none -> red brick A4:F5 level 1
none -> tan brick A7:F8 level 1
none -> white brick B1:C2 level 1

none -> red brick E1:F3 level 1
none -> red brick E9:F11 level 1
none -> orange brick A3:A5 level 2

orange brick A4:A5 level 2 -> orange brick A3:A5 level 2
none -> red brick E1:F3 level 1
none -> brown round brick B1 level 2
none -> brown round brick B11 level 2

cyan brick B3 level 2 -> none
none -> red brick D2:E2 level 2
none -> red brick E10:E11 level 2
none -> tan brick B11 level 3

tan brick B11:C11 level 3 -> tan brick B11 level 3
▬▬▬▬▬▬▬▬▬▬
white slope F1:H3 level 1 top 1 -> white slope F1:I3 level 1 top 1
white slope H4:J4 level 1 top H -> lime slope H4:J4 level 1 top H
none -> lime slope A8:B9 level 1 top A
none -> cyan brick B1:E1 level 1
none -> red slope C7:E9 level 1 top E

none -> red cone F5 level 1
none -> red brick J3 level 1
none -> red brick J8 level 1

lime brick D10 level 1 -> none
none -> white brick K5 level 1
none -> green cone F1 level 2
▬▬▬▬▬▬▬▬▬▬
• _Task details_
In the listing above, transcribe exactly everything from the line containing "none -> red brick A4:F5 level 1" down to the line containing "tan brick B11:C11", including both and nothing more.

• _Exercise output_
none -> red brick A4:F5 level 1
none -> tan brick A7:F8 level 1
none -> white brick B1:C2 level 1

none -> red brick E1:F3 level 1
none -> red brick E9:F11 level 1
none -> orange brick A3:A5 level 2

orange brick A4:A5 level 2 -> orange brick A3:A5 level 2
none -> red brick E1:F3 level 1
none -> brown round brick B1 level 2
none -> brown round brick B11 level 2

cyan brick B3 level 2 -> none
none -> red brick D2:E2 level 2
none -> red brick E10:E11 level 2
none -> tan brick B11 level 3

tan brick B11:C11 level 3 -> tan brick B11 level 3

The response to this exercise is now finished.